## Action item
Report back the lines in this listing that carry the string "size".

## Given information

━━━━━━━━━━━━━━━━

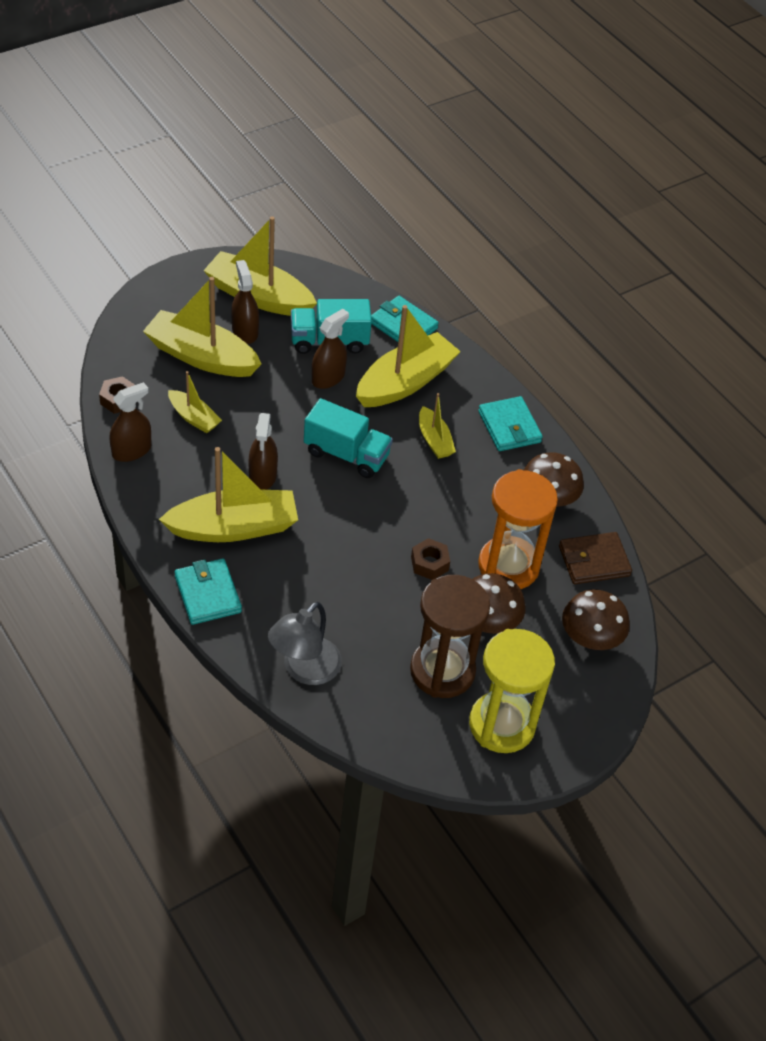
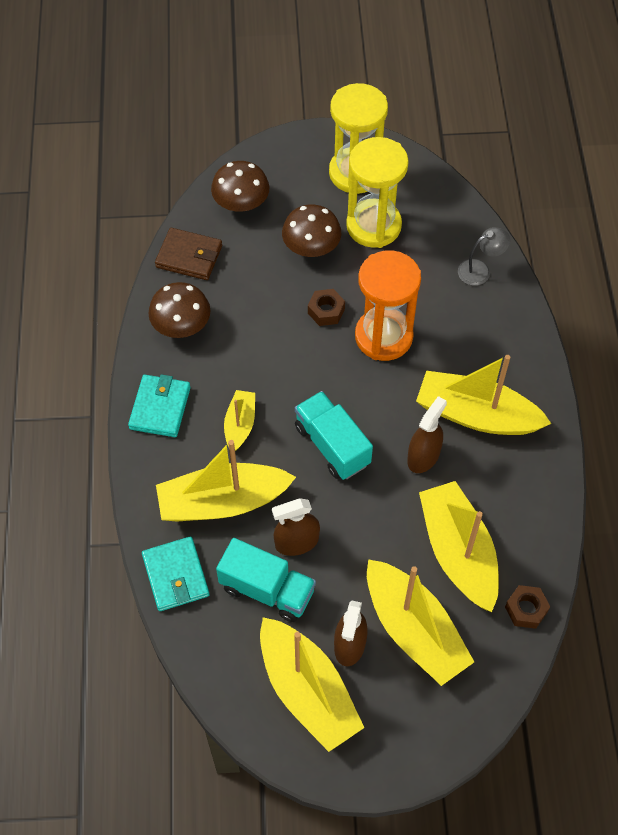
camera: 145 degrees left, 10 degrees up
(131, 450) = (537, 539): brown spray bottle -> none
(194, 418) = (458, 552): yellow boat -> yellow boat, size x1.91
(207, 594) = (528, 363): turquoise wallet -> none
(304, 670) = (480, 270): grey lamp -> grey lamp, size x0.65
(442, 671) = (373, 226): brown hourglass -> yellow hourglass
(508, 566) = (262, 282): orange hourglass -> orange hourglass (383, 336)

━━━━━━━━━━━━━━━━

## Response to this task
(194, 418) = (458, 552): yellow boat -> yellow boat, size x1.91
(304, 670) = (480, 270): grey lamp -> grey lamp, size x0.65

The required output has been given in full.